Copy out each line that includes the word "Target".

◆ **Entries**:

>>>

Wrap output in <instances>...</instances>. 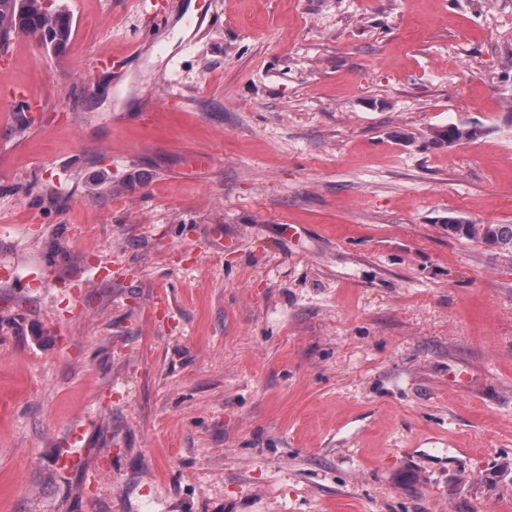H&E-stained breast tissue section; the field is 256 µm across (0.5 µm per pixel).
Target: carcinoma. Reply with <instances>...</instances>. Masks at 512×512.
<instances>
[{"label":"carcinoma","instance_id":"carcinoma-1","mask_svg":"<svg viewBox=\"0 0 512 512\" xmlns=\"http://www.w3.org/2000/svg\"><path fill=\"white\" fill-rule=\"evenodd\" d=\"M72 27L68 13L45 5L44 0H0V48L9 46L12 36L22 30L28 36H39L45 49L60 51L70 41ZM475 136V131L465 134L461 126L450 124L435 130L431 142L442 148L453 138L463 141ZM448 230L512 254V224H469L465 228L450 226Z\"/></svg>","mask_w":512,"mask_h":512}]
</instances>
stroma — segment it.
<instances>
[{
	"mask_svg": "<svg viewBox=\"0 0 512 512\" xmlns=\"http://www.w3.org/2000/svg\"><path fill=\"white\" fill-rule=\"evenodd\" d=\"M51 2L0 70L45 103L0 115V512H512V256L446 225L512 224V0ZM463 127L464 126L451 124L448 125V127H446L445 129H436L434 131V135L430 137L432 144L440 148L447 146L452 147L454 145H457L459 142L452 141L448 143V140L456 138L459 141H463L477 136L476 130H474L471 134H464L461 131Z\"/></svg>",
	"mask_w": 512,
	"mask_h": 512,
	"instance_id": "obj_1",
	"label": "stroma"
}]
</instances>
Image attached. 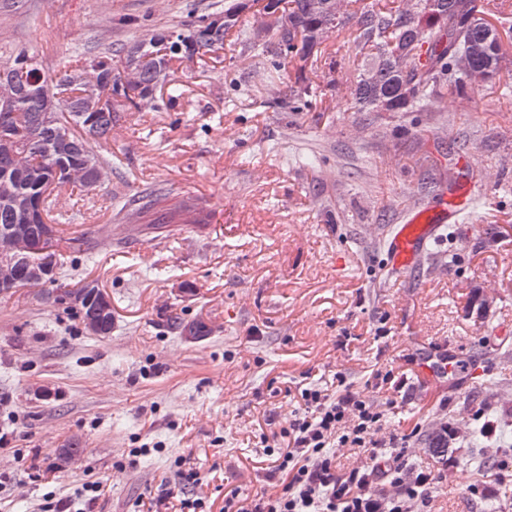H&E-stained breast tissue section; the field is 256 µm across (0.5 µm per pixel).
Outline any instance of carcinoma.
Instances as JSON below:
<instances>
[{
  "label": "carcinoma",
  "mask_w": 512,
  "mask_h": 512,
  "mask_svg": "<svg viewBox=\"0 0 512 512\" xmlns=\"http://www.w3.org/2000/svg\"><path fill=\"white\" fill-rule=\"evenodd\" d=\"M275 18L266 39L242 24L255 7ZM492 11L486 0H224V9L189 20L179 31H149L121 47L96 44L62 60L58 74L43 73L37 55L20 50L0 59V234L20 229L42 243L34 256L46 271L40 293L47 303L71 312L82 327L95 321L102 337L112 333L110 315L98 303V282L81 280L69 287L59 282L55 246L60 229L43 221L50 213L49 187L80 192L100 185L98 175L112 173V153L89 149L91 139L105 140L116 122V108H170L180 97L169 84L171 63L199 60L234 43L252 58L266 61L271 73L294 67L296 88L290 89L292 112H310L322 100L319 83L305 76L327 55L326 41L335 32H349L346 43L353 60L352 109L384 113L432 112L449 95L465 100L503 69L505 56L499 28H512V13L497 7L494 25L484 19ZM168 87L167 98L157 92ZM170 196L154 188L126 200L123 208L145 213ZM42 203V212L23 218L20 204ZM500 370L493 385L503 398L512 395L507 366L512 352L495 350ZM488 406L463 424L464 436L482 437L480 421ZM509 423L498 441L477 461L499 460L508 442ZM450 433L428 431L424 441L438 456L448 453Z\"/></svg>",
  "instance_id": "1"
}]
</instances>
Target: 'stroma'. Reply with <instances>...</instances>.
Returning <instances> with one entry per match:
<instances>
[{"label":"stroma","mask_w":512,"mask_h":512,"mask_svg":"<svg viewBox=\"0 0 512 512\" xmlns=\"http://www.w3.org/2000/svg\"><path fill=\"white\" fill-rule=\"evenodd\" d=\"M223 2L0 0V51L35 50L51 76L99 35L118 46ZM173 79V108L118 112L95 144L112 155L111 179L55 193L84 231L81 252L59 243L57 261L111 296V335L85 334L37 289L0 295V470L12 476L0 512H33L49 496L72 512H134L181 458L200 475L189 496L215 507L228 484L248 498L275 492L261 435L287 425L299 389L338 374L383 411L382 435L406 439L408 470L438 477L420 512H512V466L481 477L463 440L442 458L417 441L492 393L479 339L512 348V63L470 101L377 121L351 111L338 67L317 71L321 108L289 111L294 73L271 79L229 38L204 60L174 62ZM450 166L480 196L429 246L457 261L394 271L395 225L447 195V183H421ZM155 187L170 189L176 222L148 234L118 209ZM174 317L207 335L172 332ZM438 350L462 367L431 383L419 368ZM72 440L81 456L58 461ZM135 448L150 454L132 458ZM49 464L46 484L36 474ZM98 478L109 496L75 497Z\"/></svg>","instance_id":"stroma-1"}]
</instances>
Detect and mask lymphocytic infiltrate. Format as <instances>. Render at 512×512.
I'll list each match as a JSON object with an SVG mask.
<instances>
[{
	"label": "lymphocytic infiltrate",
	"instance_id": "lymphocytic-infiltrate-1",
	"mask_svg": "<svg viewBox=\"0 0 512 512\" xmlns=\"http://www.w3.org/2000/svg\"><path fill=\"white\" fill-rule=\"evenodd\" d=\"M382 420V411L349 389L332 392L318 384L301 389L293 419L263 449L280 491L244 498L227 490L224 512H405L408 504L426 502L428 476H409L399 464L406 448L378 440ZM340 447L364 449L368 465L341 468L336 455ZM197 482V470L180 463L160 494L139 497L137 505L143 512L172 504L179 512H207L203 498L186 493Z\"/></svg>",
	"mask_w": 512,
	"mask_h": 512
}]
</instances>
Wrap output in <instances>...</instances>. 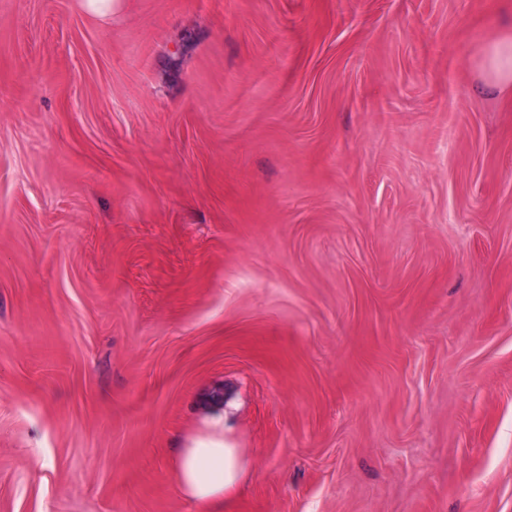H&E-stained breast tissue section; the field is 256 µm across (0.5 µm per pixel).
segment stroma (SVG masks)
Wrapping results in <instances>:
<instances>
[{
  "label": "stroma",
  "mask_w": 512,
  "mask_h": 512,
  "mask_svg": "<svg viewBox=\"0 0 512 512\" xmlns=\"http://www.w3.org/2000/svg\"><path fill=\"white\" fill-rule=\"evenodd\" d=\"M509 36L512 0H0V512H201L215 421V512H512ZM481 67L486 78L495 86H511L512 38H504L486 47ZM245 473L241 449L226 444L220 433L183 448L175 466L176 480L183 492L203 507L232 494Z\"/></svg>",
  "instance_id": "1"
}]
</instances>
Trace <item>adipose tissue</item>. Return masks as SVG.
Instances as JSON below:
<instances>
[{
  "mask_svg": "<svg viewBox=\"0 0 512 512\" xmlns=\"http://www.w3.org/2000/svg\"><path fill=\"white\" fill-rule=\"evenodd\" d=\"M481 67L492 84L511 85L512 38L486 47ZM245 473L241 450L226 444L220 433L194 441L191 447L183 449L175 466L176 480L183 492L204 507L232 494Z\"/></svg>",
  "mask_w": 512,
  "mask_h": 512,
  "instance_id": "obj_1",
  "label": "adipose tissue"
}]
</instances>
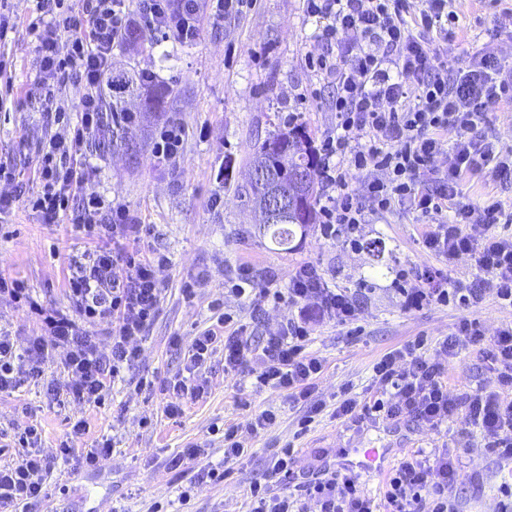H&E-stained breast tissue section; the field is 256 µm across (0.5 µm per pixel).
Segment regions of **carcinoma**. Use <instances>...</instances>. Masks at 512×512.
Wrapping results in <instances>:
<instances>
[{"label": "carcinoma", "instance_id": "1", "mask_svg": "<svg viewBox=\"0 0 512 512\" xmlns=\"http://www.w3.org/2000/svg\"><path fill=\"white\" fill-rule=\"evenodd\" d=\"M103 145L123 147L132 152L134 148L126 143L124 127L119 121L107 126L103 134ZM262 162L267 169L266 181L250 183L251 193L246 202L254 209L262 210V203L273 192L286 193L291 189L293 178L308 171L313 175L308 186L294 201L293 216L286 222H271L261 217L260 229L270 242L283 251L293 249L297 234H305L309 225L316 223L319 189L314 175L318 169V158L309 145L306 129L301 124L278 130L272 137L255 149L251 163Z\"/></svg>", "mask_w": 512, "mask_h": 512}]
</instances>
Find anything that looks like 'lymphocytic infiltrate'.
<instances>
[{
    "label": "lymphocytic infiltrate",
    "mask_w": 512,
    "mask_h": 512,
    "mask_svg": "<svg viewBox=\"0 0 512 512\" xmlns=\"http://www.w3.org/2000/svg\"><path fill=\"white\" fill-rule=\"evenodd\" d=\"M305 0L309 17L319 25L321 49L307 63L336 87V124L318 151V177L324 197L320 209L328 236L353 235L368 214L407 211L427 229L426 249L446 262L469 257L482 276L472 281L443 280L441 271L421 274L420 284L402 288L408 304L464 307L493 292L512 307V211L497 196L468 200L461 182L487 166L512 172V145H493L486 131L487 115L512 108V63L490 52L468 57L456 70L437 58L436 46L455 39L448 24L456 14L449 0ZM256 0H37L40 16L28 26L34 38L37 83L45 111L65 120L76 112L72 134L45 140L38 159L42 189L31 204L43 223H56L77 211V223L88 232L123 240L138 235L142 224L126 205L104 203L86 187L80 159L99 129L106 103L100 81L112 69V50L130 31L139 29L163 40L193 42L200 20L220 26L255 7ZM82 86L75 105L60 92L69 77ZM361 179V193L351 192L350 174ZM114 255L96 252L67 282L78 318L28 307L40 324L24 350H16L8 331L0 329V392L17 387L15 369L40 382L48 365L59 364L74 382L68 394L97 403L124 368L139 357L141 340L161 301L157 270L167 262L153 253L129 258L125 279L112 278ZM233 291L248 303L288 297L313 301L321 318L344 325L360 318V305L347 291L329 287L317 269L301 265L287 292L258 287L252 268L236 267ZM111 325L110 349L100 350L92 325ZM311 332L306 318L290 320L253 343L246 325L227 335L208 330L197 336L191 369L200 368L216 352H224L225 372L255 373L259 385L286 391L303 405L305 421L324 411L316 396L323 369L319 356L306 349ZM422 340L384 354L375 364L378 396L365 401L343 387L334 414L338 417L411 419L438 430L459 420L476 429L486 448L512 462V321L486 335L481 323L462 318L439 344L436 358L426 357ZM479 348L497 378L493 391L449 390L444 359ZM26 455L0 466V512L30 508L45 495L48 464L34 449L36 426L24 431ZM292 451L271 460L264 481L250 487V512H458L448 495L461 476L458 456L447 449L421 450L394 468L383 500L369 496L356 473L335 468L318 477L296 478Z\"/></svg>",
    "instance_id": "obj_1"
}]
</instances>
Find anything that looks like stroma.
<instances>
[{"label": "stroma", "instance_id": "stroma-1", "mask_svg": "<svg viewBox=\"0 0 512 512\" xmlns=\"http://www.w3.org/2000/svg\"><path fill=\"white\" fill-rule=\"evenodd\" d=\"M456 10L468 37L441 45L440 59L449 69L482 49L512 62V39L490 36L499 12L492 0H458ZM0 15L17 25L0 43L5 65L0 73V196L15 199L11 209L0 212V276L21 283L42 307L74 318L78 311L67 278L93 250H111L112 241L85 235L68 217L43 223L26 202L39 188L35 168L42 142L52 135L68 136L69 126L43 111V93L34 83L27 26L38 15L37 0H0ZM316 31L303 0H258L246 15L223 26L202 21L192 43L150 36L114 47L113 70L134 76L149 69L156 81L127 98L128 107L138 113L125 128L135 153L90 147L89 187L125 204L149 226L140 241L122 244L124 258L154 251L169 262L158 272L162 298L140 343V357L122 372L103 403L63 395L72 377L56 366L47 369L42 383L25 379L18 389L0 393V465L21 460L25 449L19 438L26 425H37L41 432L37 447L50 470L35 512H113L117 507L147 512L157 501L169 504L172 512H248L249 485L264 478L265 462L278 449L295 448L294 470L309 476L324 464L338 468L357 462L363 448L391 449L395 465L418 449L456 439L457 423L440 431L407 420L355 423L328 409L301 427L304 411L289 401L287 392L259 389L251 378L225 373L220 352L203 369L205 394L186 400L178 416L164 410L160 384L187 375L191 344L217 328L220 312L240 316L257 337L311 313L305 302L259 309L238 302L230 291L231 277L242 263L253 266L259 287L282 291L296 268L309 263L329 287L347 289L360 302L358 326L313 323L310 349L324 364L317 391L327 401L348 384L368 397L374 363L415 338H423L427 356H434L461 317L480 320L490 332L512 320V311L490 294L466 310L402 306L399 276L413 279L443 266L424 248L423 227L413 215L370 216L355 246L345 237L324 235L318 223L289 252L271 249L262 236L254 213L239 196L255 145L291 119L306 127L315 144L334 128L336 87L306 64L307 54L318 50ZM266 44L272 48L267 55L260 51ZM162 86L173 94L161 109H151L155 90ZM170 121L184 126L186 140L181 155L167 162L154 156L152 143L157 129ZM463 191L474 202L487 193L512 202V174L485 168L464 178ZM124 258L112 268L115 278L126 275ZM193 280L199 286L193 297H185L183 285ZM0 327L9 330L20 349L36 332L26 306L7 294L0 296ZM447 369L450 390L497 387L478 349L450 360ZM266 410L275 412L274 425L243 438L252 457L231 465L223 484L193 485L199 469L223 464L224 430L246 426ZM79 419L86 421L87 431L75 439L76 453L85 452L100 435L111 436L112 458L104 468L80 469L75 460L59 456L61 441ZM196 446L201 455L188 457V449ZM179 454L186 457L184 465L171 469L169 459ZM461 456L463 478L448 487L459 512H498V487L512 474L479 434L469 436ZM188 486L193 494L183 506L178 498Z\"/></svg>", "mask_w": 512, "mask_h": 512}]
</instances>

<<<

◆ **Exercise solution**:
Target: carcinoma. Reply with <instances>...</instances>. Masks at 512×512.
Target: 'stroma'. Reply with <instances>...</instances>.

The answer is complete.